Copy the rows from the one containing "interim [580, 1038]" through the one containing "ovals [764, 183]", including both of those rows, with no changes.

RECORDS FOR THIS TASK:
[Start]
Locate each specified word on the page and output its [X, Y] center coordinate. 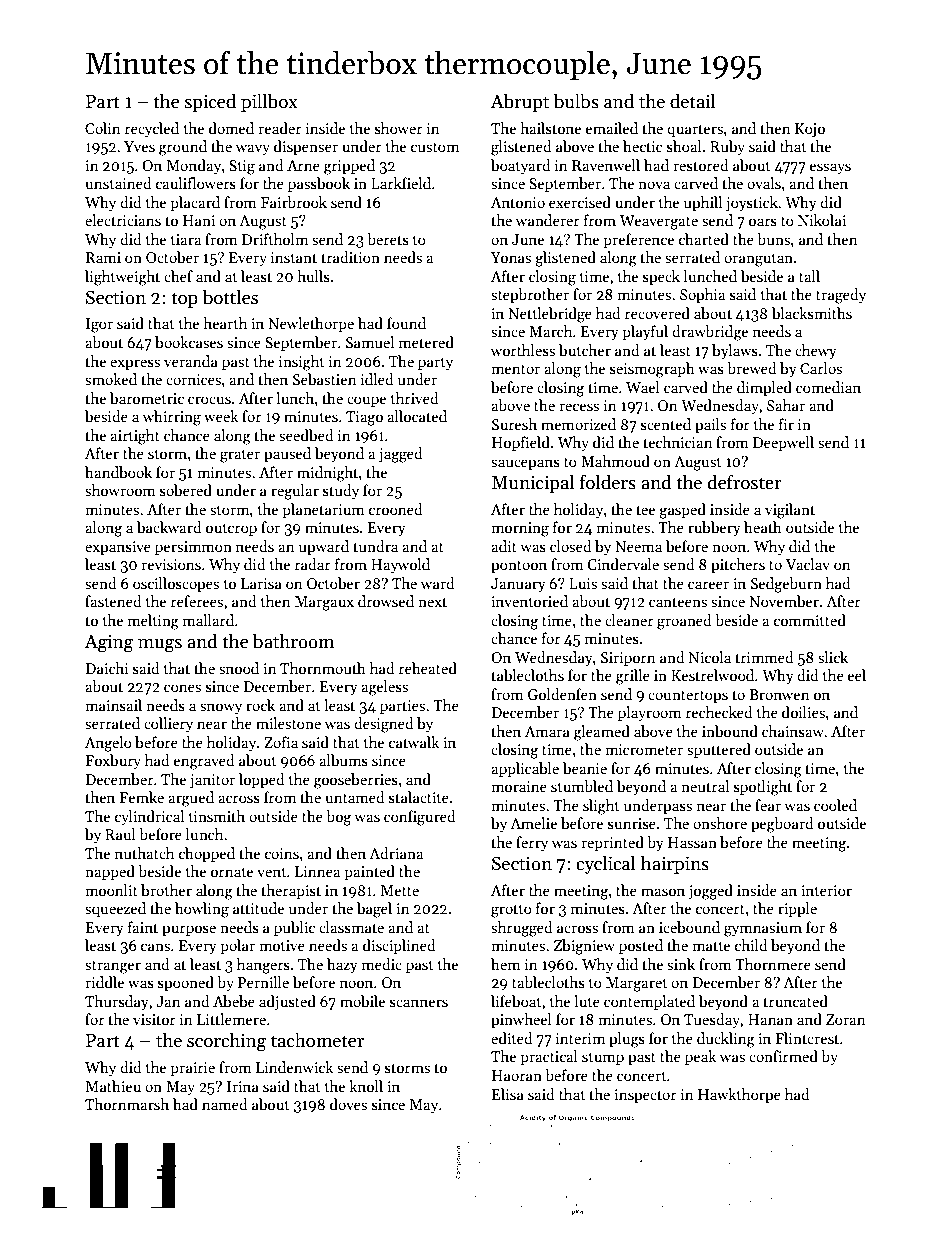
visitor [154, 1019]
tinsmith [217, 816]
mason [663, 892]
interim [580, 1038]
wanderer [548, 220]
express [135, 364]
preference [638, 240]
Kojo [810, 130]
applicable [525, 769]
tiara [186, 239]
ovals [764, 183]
[End]
[Start]
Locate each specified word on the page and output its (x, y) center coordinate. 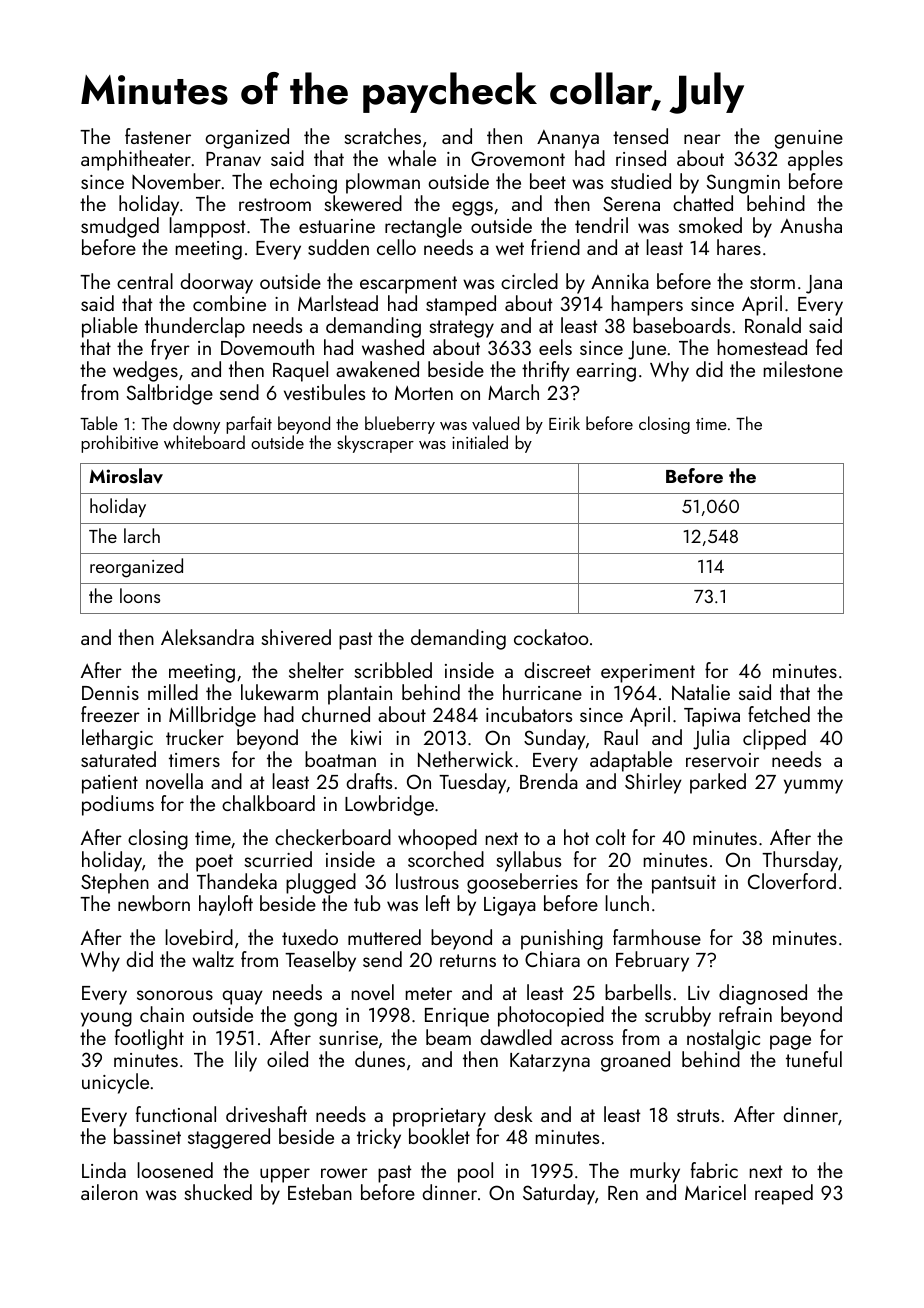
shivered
[End]
TASK RESULT:
interim [580, 1038]
wanderer [548, 220]
express [135, 364]
preference [638, 240]
Kojo [810, 130]
applicable [525, 769]
tiara [186, 239]
ovals [764, 183]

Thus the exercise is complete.